● **The problem**
Show each line that has the string "stained" in it.

● **Items**
_ _ _

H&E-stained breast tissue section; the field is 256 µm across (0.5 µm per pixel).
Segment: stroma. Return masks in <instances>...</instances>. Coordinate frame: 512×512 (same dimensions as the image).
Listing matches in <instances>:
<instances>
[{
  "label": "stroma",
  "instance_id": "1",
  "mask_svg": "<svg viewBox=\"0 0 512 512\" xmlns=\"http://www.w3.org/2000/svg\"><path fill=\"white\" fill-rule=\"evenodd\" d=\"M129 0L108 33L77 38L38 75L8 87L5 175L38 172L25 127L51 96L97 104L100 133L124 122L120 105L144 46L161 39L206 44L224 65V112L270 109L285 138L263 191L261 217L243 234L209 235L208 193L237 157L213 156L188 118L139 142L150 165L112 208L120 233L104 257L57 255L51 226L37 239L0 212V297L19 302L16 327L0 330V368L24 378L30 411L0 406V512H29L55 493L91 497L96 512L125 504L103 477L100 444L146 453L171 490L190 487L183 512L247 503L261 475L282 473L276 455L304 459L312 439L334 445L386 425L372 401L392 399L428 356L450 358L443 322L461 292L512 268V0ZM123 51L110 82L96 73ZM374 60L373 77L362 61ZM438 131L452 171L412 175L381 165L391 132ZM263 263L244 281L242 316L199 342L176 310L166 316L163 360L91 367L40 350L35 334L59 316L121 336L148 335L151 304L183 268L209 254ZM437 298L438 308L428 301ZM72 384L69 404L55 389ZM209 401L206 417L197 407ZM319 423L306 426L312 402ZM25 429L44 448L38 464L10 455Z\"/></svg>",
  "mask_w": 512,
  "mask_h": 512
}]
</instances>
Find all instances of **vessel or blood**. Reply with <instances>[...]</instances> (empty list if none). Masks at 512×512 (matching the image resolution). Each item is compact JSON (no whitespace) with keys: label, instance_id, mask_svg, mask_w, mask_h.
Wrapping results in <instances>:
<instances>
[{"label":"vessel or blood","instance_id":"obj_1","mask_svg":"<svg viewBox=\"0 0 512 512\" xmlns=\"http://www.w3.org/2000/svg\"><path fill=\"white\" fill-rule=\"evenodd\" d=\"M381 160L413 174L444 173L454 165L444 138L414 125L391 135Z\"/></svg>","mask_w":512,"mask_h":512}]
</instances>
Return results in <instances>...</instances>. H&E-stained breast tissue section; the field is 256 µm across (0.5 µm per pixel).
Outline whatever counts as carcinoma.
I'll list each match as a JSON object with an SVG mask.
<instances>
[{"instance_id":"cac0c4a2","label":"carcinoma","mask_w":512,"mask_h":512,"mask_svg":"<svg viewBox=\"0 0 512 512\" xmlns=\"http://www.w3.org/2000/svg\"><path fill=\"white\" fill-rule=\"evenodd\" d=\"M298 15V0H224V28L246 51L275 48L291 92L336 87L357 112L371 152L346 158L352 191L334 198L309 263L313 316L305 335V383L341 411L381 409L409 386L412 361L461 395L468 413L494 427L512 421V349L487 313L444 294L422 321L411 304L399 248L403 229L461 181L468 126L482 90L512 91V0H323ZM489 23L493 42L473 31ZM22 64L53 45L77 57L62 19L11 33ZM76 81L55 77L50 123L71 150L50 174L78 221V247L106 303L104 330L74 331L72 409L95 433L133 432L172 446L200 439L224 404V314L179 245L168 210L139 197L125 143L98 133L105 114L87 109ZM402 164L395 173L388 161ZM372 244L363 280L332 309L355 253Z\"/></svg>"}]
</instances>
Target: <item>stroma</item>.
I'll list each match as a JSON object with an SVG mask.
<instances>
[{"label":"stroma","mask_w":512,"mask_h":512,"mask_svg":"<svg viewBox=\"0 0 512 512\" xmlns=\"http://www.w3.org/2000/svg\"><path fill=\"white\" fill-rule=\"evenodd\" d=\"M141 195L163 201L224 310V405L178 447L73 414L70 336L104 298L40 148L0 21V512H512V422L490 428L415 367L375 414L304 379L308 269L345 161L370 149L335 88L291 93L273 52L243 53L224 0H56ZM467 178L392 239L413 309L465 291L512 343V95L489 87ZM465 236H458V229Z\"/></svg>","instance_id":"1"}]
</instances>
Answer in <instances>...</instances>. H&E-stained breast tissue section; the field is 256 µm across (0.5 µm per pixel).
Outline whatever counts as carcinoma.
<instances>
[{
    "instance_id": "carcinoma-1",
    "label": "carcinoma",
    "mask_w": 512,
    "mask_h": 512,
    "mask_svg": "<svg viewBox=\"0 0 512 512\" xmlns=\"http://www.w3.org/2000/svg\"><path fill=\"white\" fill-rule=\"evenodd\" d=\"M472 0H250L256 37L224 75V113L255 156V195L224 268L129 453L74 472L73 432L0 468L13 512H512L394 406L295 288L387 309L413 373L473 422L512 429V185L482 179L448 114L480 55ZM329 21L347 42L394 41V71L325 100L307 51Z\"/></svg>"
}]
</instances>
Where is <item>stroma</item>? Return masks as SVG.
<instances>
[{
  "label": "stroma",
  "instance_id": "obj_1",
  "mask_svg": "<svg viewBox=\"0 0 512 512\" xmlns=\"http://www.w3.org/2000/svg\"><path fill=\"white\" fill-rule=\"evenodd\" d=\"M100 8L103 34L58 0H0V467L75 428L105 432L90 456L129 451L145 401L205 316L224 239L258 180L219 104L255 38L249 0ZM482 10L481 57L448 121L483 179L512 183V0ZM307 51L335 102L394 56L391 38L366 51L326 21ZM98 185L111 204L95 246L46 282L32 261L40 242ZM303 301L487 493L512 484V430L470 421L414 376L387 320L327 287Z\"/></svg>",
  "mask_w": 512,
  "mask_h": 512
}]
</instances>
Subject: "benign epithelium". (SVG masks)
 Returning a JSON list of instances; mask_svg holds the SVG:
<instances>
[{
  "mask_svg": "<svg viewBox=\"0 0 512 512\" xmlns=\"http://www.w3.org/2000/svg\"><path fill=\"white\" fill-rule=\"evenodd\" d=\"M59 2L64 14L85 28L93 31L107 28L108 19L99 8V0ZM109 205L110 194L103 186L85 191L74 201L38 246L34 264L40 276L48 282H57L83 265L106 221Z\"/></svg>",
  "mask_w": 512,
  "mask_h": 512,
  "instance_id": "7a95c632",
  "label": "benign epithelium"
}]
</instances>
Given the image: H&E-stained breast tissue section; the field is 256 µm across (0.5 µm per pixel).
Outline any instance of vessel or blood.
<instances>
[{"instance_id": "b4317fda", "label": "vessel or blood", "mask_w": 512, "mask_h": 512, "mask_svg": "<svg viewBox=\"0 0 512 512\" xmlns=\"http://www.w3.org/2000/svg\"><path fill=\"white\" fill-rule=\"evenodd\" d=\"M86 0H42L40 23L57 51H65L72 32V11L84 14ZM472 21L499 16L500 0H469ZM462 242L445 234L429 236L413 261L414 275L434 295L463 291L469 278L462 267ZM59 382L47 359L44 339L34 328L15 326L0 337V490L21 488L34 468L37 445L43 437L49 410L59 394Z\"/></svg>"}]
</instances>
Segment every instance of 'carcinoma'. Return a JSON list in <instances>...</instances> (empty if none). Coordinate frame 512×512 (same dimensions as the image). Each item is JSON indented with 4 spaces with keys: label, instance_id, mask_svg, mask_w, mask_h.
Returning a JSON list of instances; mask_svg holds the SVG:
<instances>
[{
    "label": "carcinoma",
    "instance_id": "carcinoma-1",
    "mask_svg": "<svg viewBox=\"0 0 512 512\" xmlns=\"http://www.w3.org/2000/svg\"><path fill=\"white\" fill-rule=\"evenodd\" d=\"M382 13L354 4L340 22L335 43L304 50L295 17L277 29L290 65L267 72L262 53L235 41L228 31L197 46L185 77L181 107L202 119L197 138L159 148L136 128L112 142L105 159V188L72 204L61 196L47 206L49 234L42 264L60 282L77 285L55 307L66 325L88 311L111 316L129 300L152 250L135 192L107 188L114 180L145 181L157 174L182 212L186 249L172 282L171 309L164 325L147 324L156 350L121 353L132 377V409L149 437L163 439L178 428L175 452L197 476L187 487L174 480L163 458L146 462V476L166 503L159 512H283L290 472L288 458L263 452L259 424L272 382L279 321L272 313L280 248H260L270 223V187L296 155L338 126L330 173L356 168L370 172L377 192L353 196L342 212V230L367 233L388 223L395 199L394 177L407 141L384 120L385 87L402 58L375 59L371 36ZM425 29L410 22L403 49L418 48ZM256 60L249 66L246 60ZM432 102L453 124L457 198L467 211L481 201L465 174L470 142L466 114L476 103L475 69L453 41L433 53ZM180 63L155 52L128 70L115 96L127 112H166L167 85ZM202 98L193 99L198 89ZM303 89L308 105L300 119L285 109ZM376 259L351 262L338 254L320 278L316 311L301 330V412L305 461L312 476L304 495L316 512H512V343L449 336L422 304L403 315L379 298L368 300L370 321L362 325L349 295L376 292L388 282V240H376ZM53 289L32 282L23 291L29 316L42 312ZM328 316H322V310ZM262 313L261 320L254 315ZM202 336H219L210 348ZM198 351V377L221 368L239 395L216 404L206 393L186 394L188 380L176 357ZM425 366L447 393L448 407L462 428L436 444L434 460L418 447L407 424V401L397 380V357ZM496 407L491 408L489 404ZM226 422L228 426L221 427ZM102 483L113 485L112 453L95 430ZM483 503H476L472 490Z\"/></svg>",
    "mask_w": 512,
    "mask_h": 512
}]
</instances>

_ _ _

● **Solved exercise**
H&E-stained breast tissue section; the field is 256 µm across (0.5 µm per pixel).
Return results in <instances>...</instances>. H&E-stained breast tissue section; the field is 256 µm across (0.5 µm per pixel).
Answer in <instances>...</instances>. H&E-stained breast tissue section; the field is 256 µm across (0.5 µm per pixel).
Given the image: H&E-stained breast tissue section; the field is 256 µm across (0.5 µm per pixel).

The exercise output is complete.